■ **Task to carry out**
Among the entries below, only the lines from the one with "gray ellipse: (508, 606)" through the one with "brown rectangle: (143, 308)" are wanted, reproduced exactly. Pictures are not wanted.

■ **Data extracts**
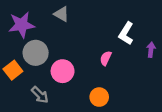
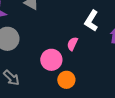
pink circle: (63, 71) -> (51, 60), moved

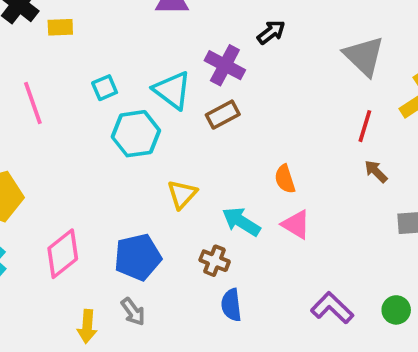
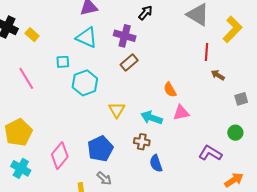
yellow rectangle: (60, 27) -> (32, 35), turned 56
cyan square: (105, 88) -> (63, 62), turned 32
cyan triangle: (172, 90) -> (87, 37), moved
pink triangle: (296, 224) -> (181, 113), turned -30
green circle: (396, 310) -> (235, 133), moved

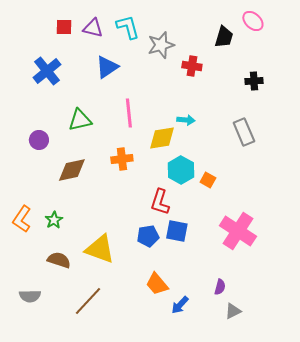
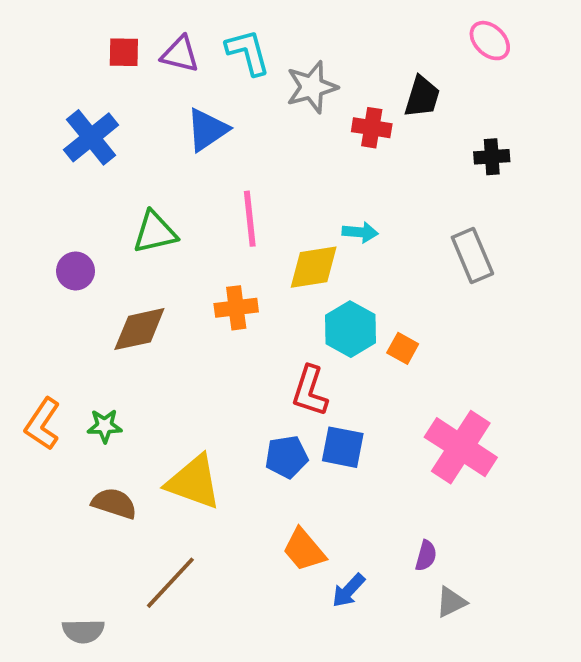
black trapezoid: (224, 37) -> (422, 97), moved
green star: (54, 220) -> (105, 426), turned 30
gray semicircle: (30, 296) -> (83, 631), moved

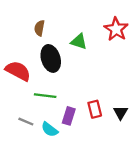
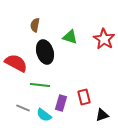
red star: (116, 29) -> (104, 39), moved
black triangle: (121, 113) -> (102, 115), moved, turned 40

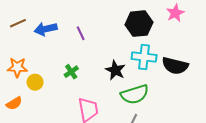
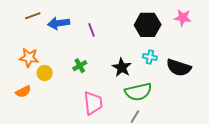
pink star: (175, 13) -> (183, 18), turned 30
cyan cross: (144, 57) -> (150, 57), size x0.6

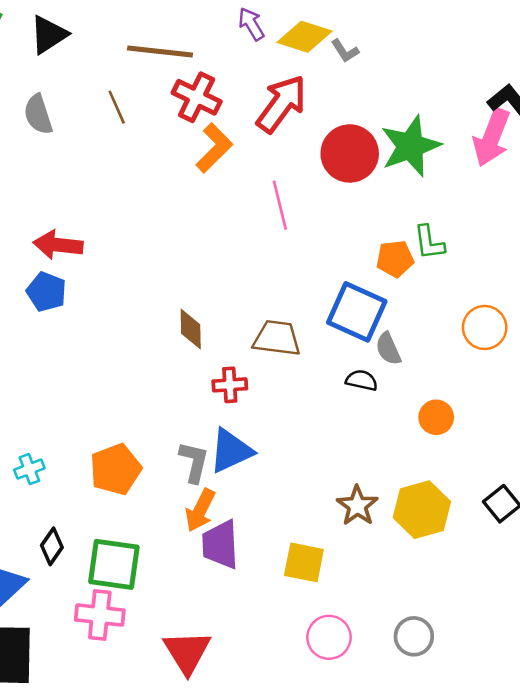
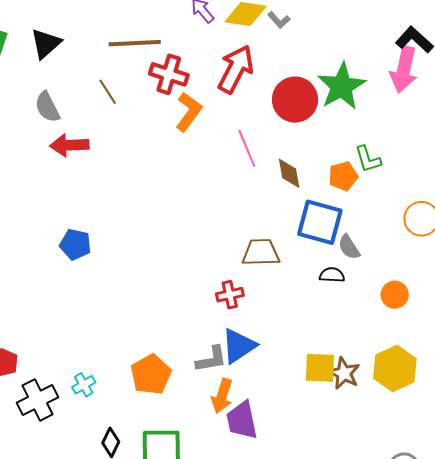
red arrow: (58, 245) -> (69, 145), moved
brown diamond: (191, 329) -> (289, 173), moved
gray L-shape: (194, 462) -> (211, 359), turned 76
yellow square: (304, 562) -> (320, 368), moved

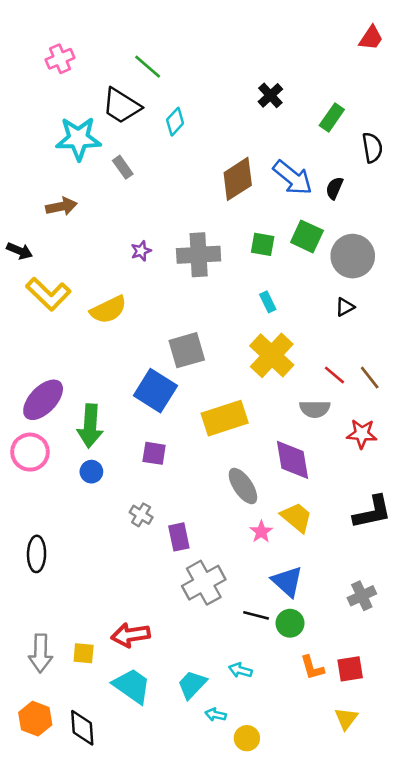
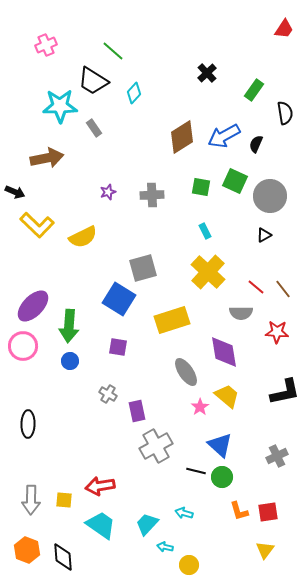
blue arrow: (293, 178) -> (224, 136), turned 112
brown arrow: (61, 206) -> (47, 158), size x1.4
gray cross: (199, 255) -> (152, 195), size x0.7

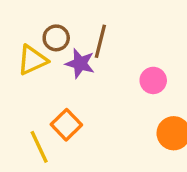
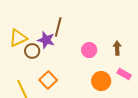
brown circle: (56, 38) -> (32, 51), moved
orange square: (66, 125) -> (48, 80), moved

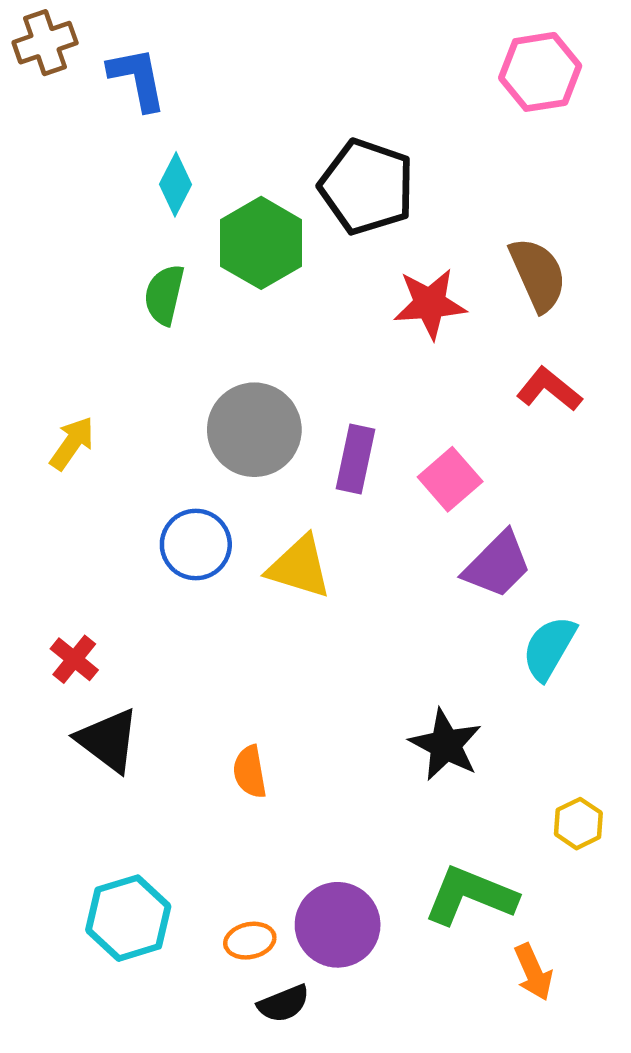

--

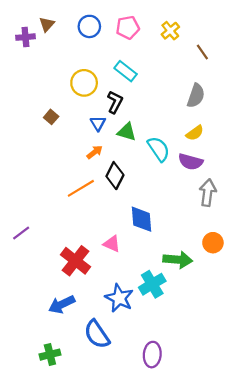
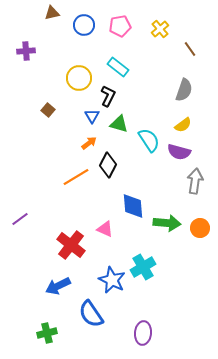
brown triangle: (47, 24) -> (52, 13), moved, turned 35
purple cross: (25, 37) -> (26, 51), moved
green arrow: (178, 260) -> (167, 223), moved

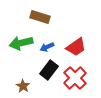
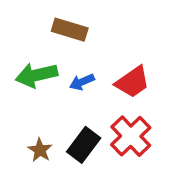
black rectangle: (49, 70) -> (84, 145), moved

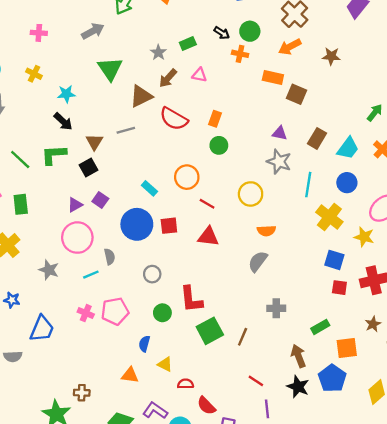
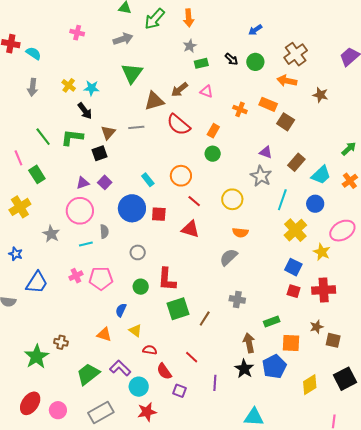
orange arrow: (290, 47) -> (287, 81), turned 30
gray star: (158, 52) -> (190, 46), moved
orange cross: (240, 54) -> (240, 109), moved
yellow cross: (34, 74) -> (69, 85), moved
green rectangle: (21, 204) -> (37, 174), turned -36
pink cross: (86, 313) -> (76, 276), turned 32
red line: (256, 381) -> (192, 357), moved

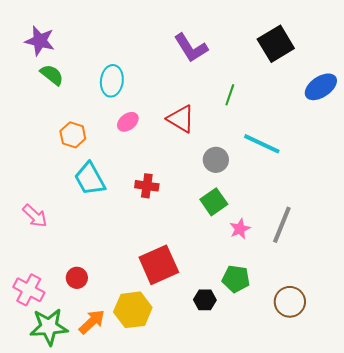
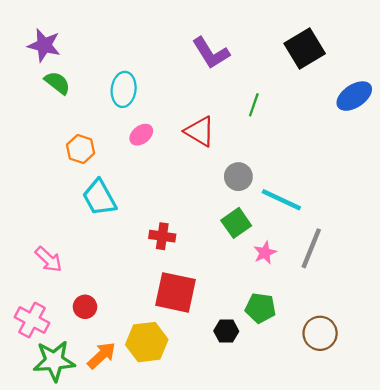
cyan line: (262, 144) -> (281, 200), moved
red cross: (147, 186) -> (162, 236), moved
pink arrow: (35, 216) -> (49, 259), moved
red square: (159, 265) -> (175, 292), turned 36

* * *

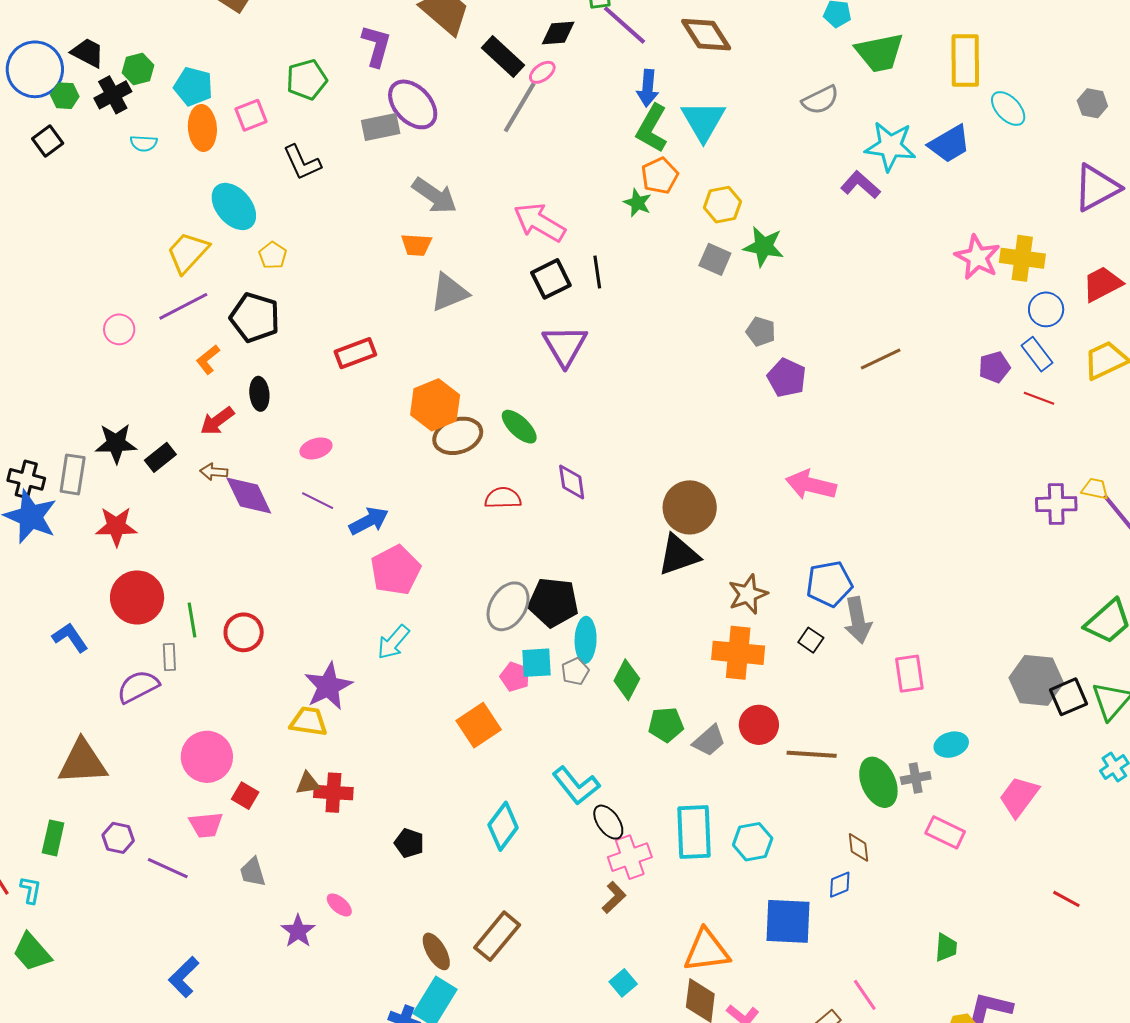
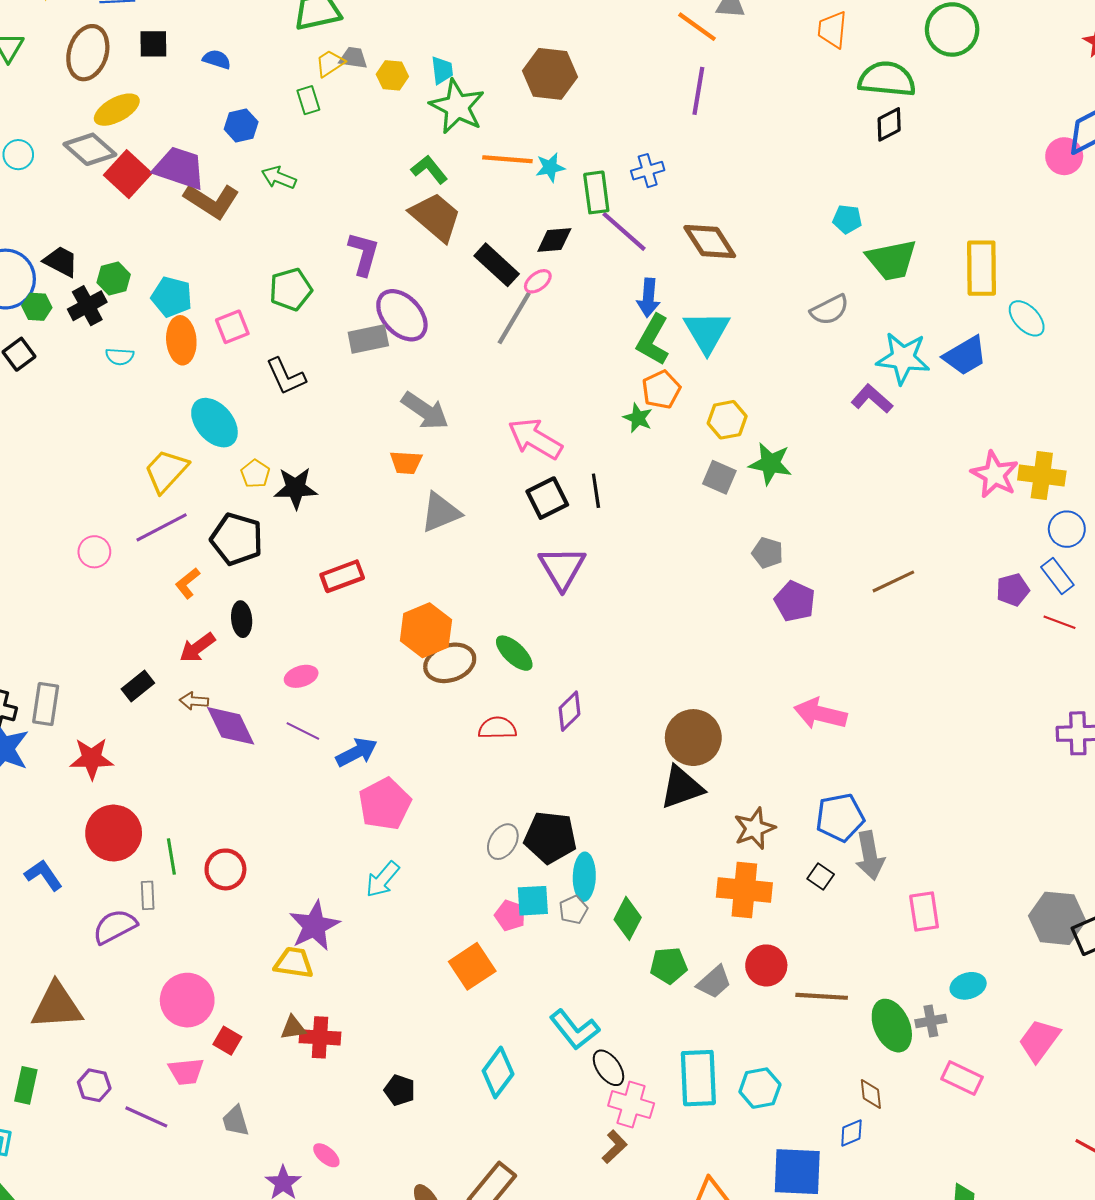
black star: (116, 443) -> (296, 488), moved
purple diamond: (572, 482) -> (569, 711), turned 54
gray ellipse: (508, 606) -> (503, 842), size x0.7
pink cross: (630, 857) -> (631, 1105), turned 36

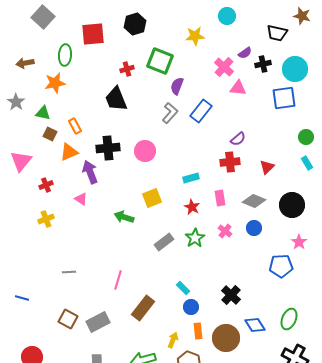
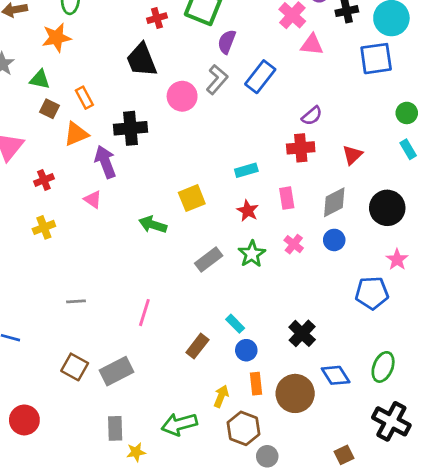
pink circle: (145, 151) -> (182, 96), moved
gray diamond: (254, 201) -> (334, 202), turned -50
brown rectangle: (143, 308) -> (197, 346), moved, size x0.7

■ **Response**
gray ellipse: (508, 606) -> (503, 842), size x0.7
pink cross: (630, 857) -> (631, 1105), turned 36

pink circle: (145, 151) -> (182, 96), moved
gray diamond: (254, 201) -> (334, 202), turned -50
brown rectangle: (143, 308) -> (197, 346), moved, size x0.7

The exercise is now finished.